Object state comparisons
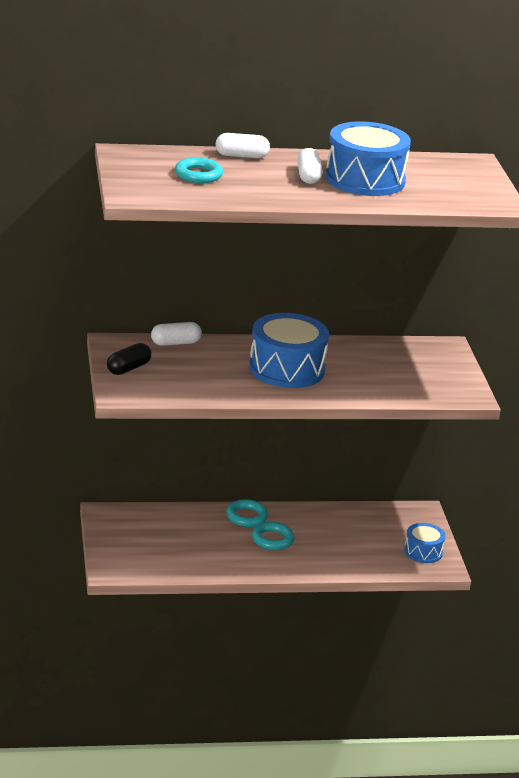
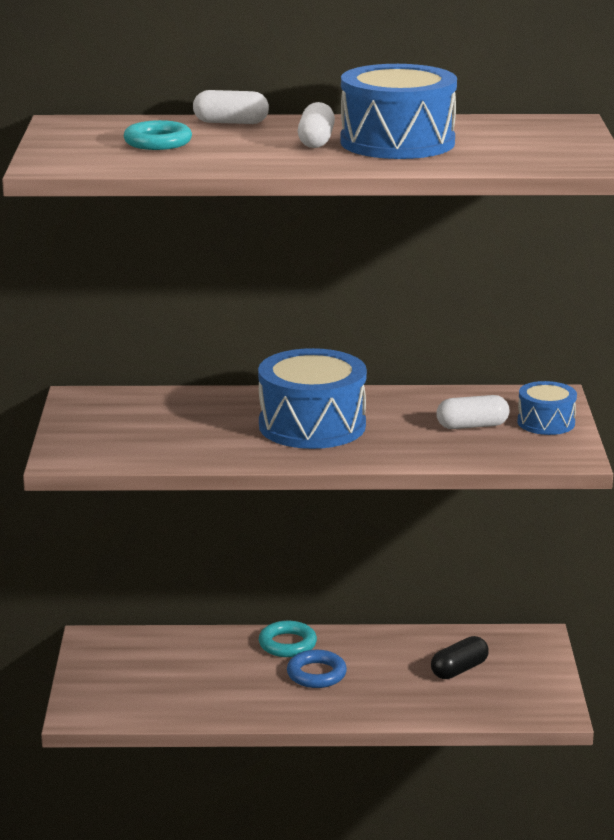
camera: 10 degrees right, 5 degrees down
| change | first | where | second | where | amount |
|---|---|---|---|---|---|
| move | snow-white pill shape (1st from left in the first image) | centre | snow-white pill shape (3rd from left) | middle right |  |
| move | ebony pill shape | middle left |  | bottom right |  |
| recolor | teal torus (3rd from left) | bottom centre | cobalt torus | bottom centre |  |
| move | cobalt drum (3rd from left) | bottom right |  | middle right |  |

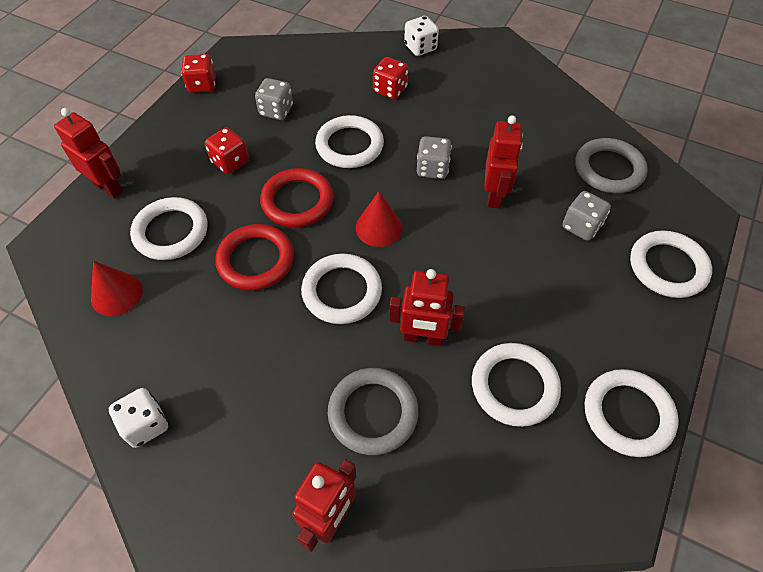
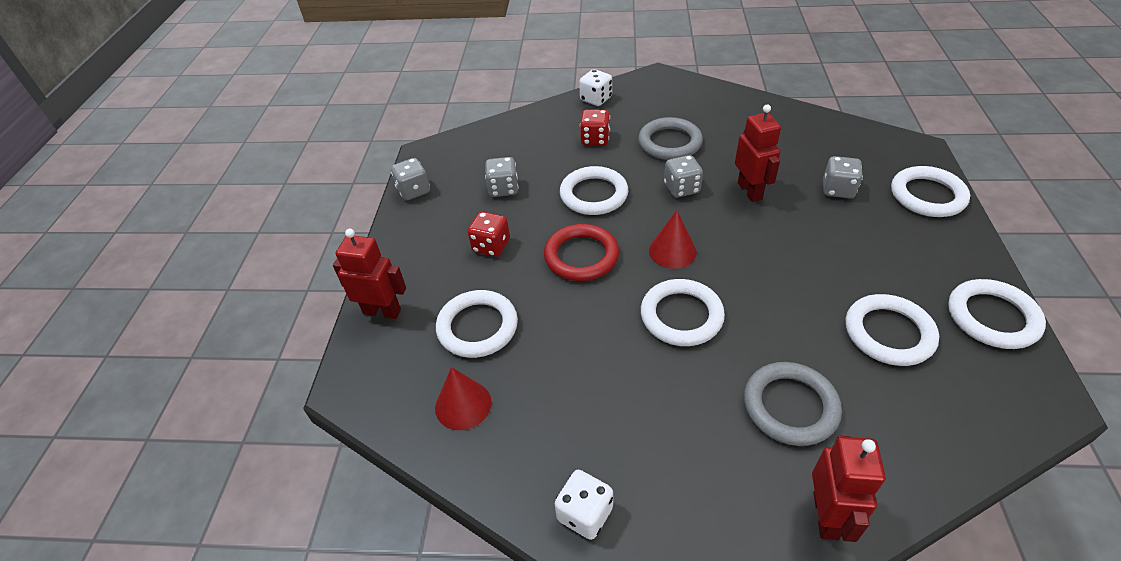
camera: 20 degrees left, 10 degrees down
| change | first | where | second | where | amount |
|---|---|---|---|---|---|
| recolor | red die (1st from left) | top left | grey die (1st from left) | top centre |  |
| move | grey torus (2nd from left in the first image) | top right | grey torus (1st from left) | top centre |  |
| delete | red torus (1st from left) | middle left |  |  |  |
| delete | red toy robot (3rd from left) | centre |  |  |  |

* **WORK REQUEST**:
Please reproduce each entry exactly as given and omit the pictures.

* **SOLUTION FOR THIS TASK**:
camera: 10 degrees right, 5 degrees down
| change | first | where | second | where | amount |
|---|---|---|---|---|---|
| move | snow-white pill shape (1st from left in the first image) | centre | snow-white pill shape (3rd from left) | middle right |  |
| move | ebony pill shape | middle left |  | bottom right |  |
| recolor | teal torus (3rd from left) | bottom centre | cobalt torus | bottom centre |  |
| move | cobalt drum (3rd from left) | bottom right |  | middle right |  |

camera: 20 degrees left, 10 degrees down
| change | first | where | second | where | amount |
|---|---|---|---|---|---|
| recolor | red die (1st from left) | top left | grey die (1st from left) | top centre |  |
| move | grey torus (2nd from left in the first image) | top right | grey torus (1st from left) | top centre |  |
| delete | red torus (1st from left) | middle left |  |  |  |
| delete | red toy robot (3rd from left) | centre |  |  |  |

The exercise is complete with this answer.